══ RAW DATA

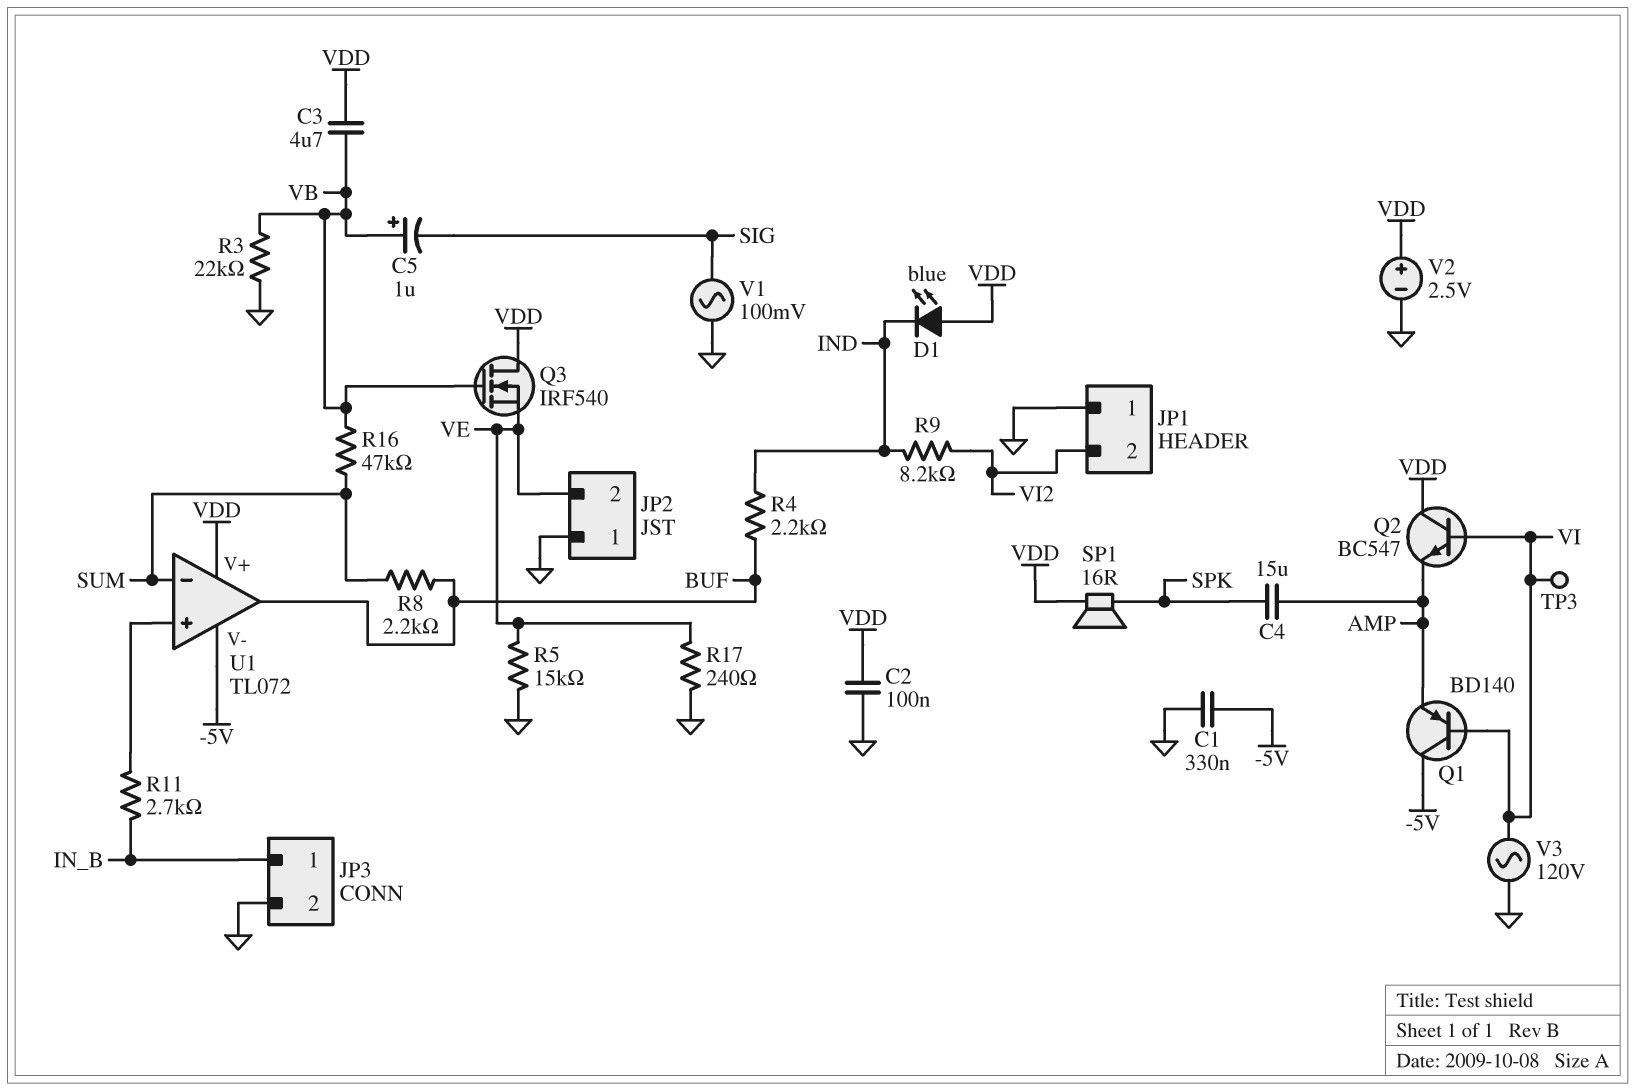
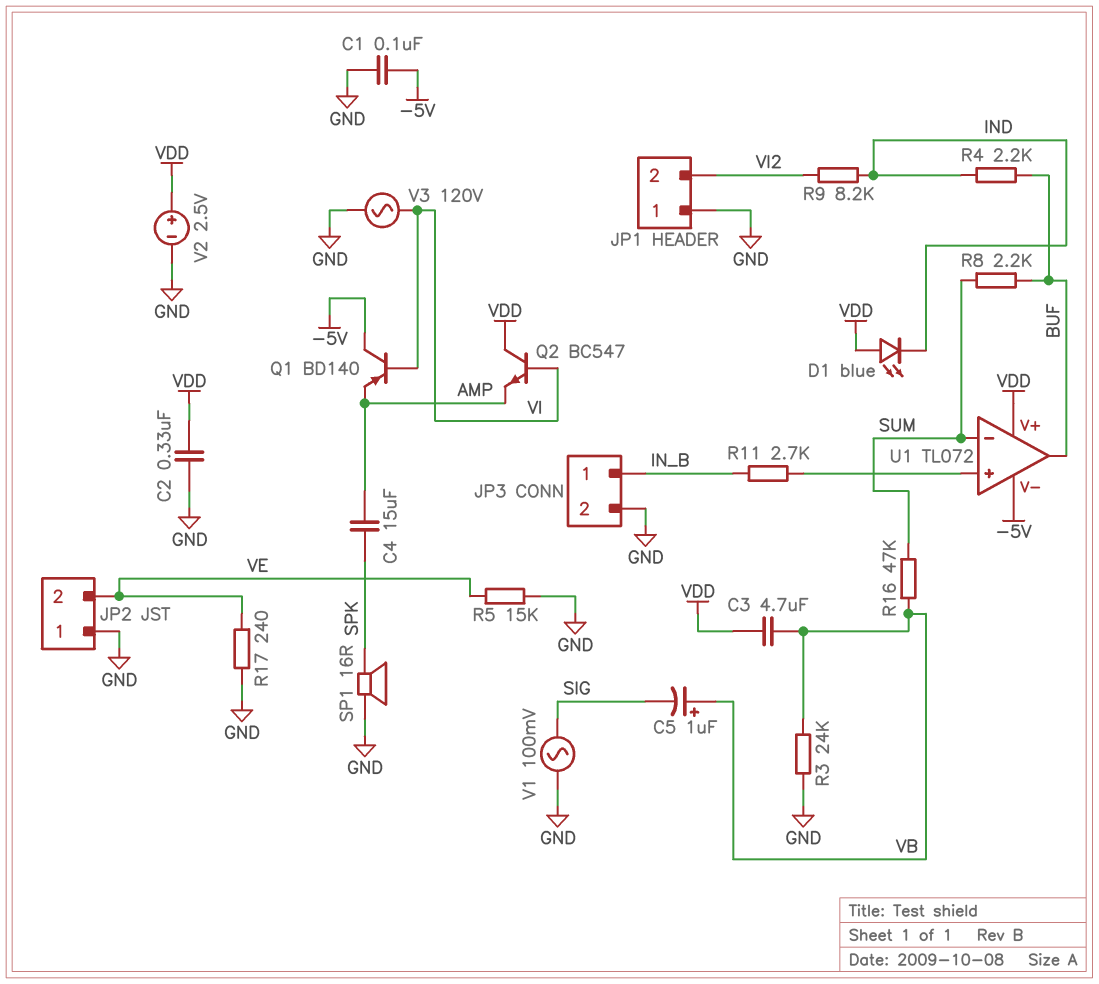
C1: 330nF (-5V, GND) -> 100nF (-5V, GND)
C2: 100nF (GND, VDD) -> 330nF (GND, VDD)
Q3: NMOS IRF540 (G VB, D VDD, S VE) -> none
R3: 22k (GND, VB) -> 24k (GND, VB)
SP1: speaker 16R (SPK, VDD) -> speaker 16R (GND, SPK)
TP3: test point (VI) -> none

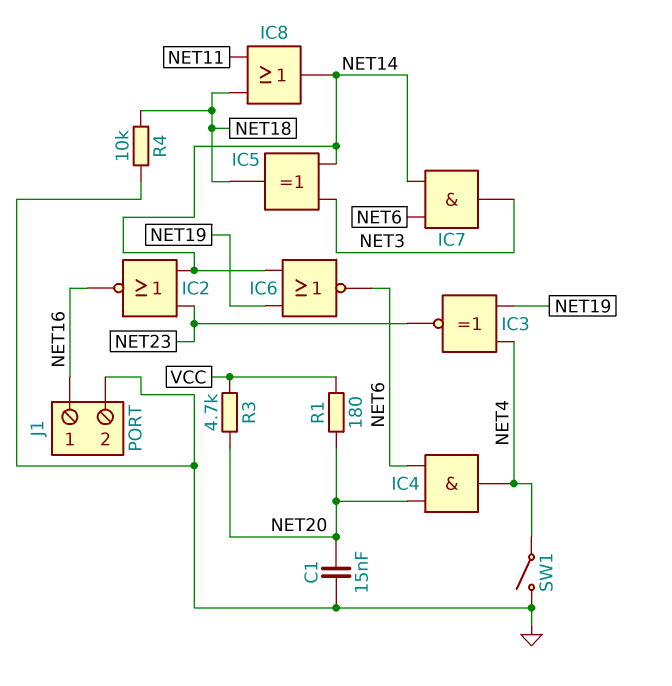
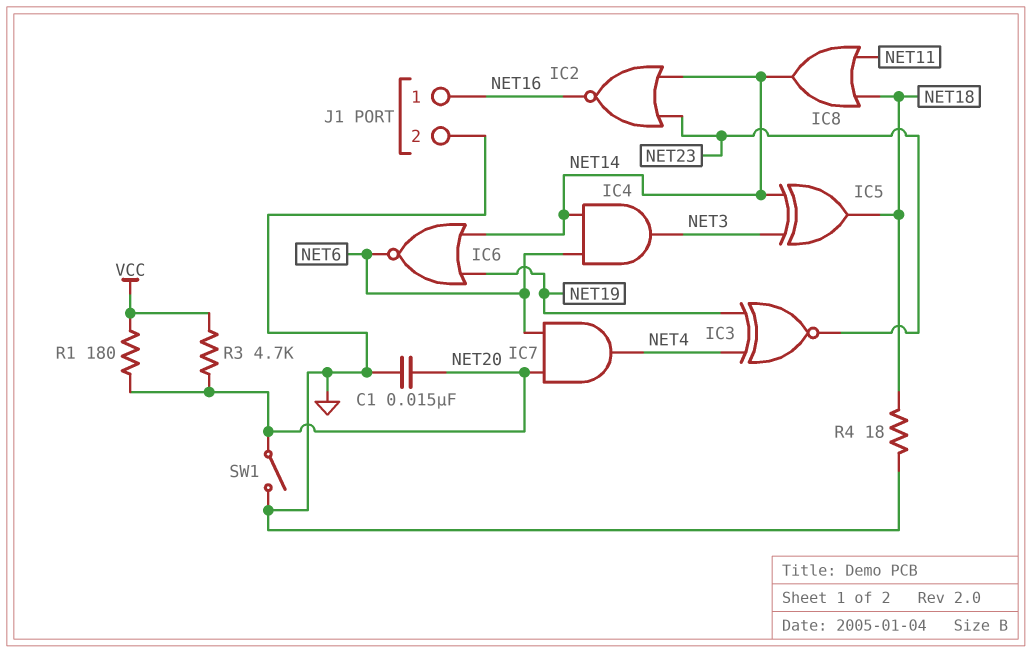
IC4: AND (in NET6, in NET20, out NET4) -> AND (in NET6, in NET14, out NET3)
IC7: AND (in NET6, in NET14, out NET3) -> AND (in NET6, in NET20, out NET4)
R4: 10k (GND, NET18) -> 18 (GND, NET18)
SW1: switch (GND, NET4) -> switch (GND, NET20)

════

**YOUR ASSIGNMENT:** Set the pictures aside and reproduce the data above exactly.

**RESULT:**
C1: 330nF (-5V, GND) -> 100nF (-5V, GND)
C2: 100nF (GND, VDD) -> 330nF (GND, VDD)
Q3: NMOS IRF540 (G VB, D VDD, S VE) -> none
R3: 22k (GND, VB) -> 24k (GND, VB)
SP1: speaker 16R (SPK, VDD) -> speaker 16R (GND, SPK)
TP3: test point (VI) -> none

IC4: AND (in NET6, in NET20, out NET4) -> AND (in NET6, in NET14, out NET3)
IC7: AND (in NET6, in NET14, out NET3) -> AND (in NET6, in NET20, out NET4)
R4: 10k (GND, NET18) -> 18 (GND, NET18)
SW1: switch (GND, NET4) -> switch (GND, NET20)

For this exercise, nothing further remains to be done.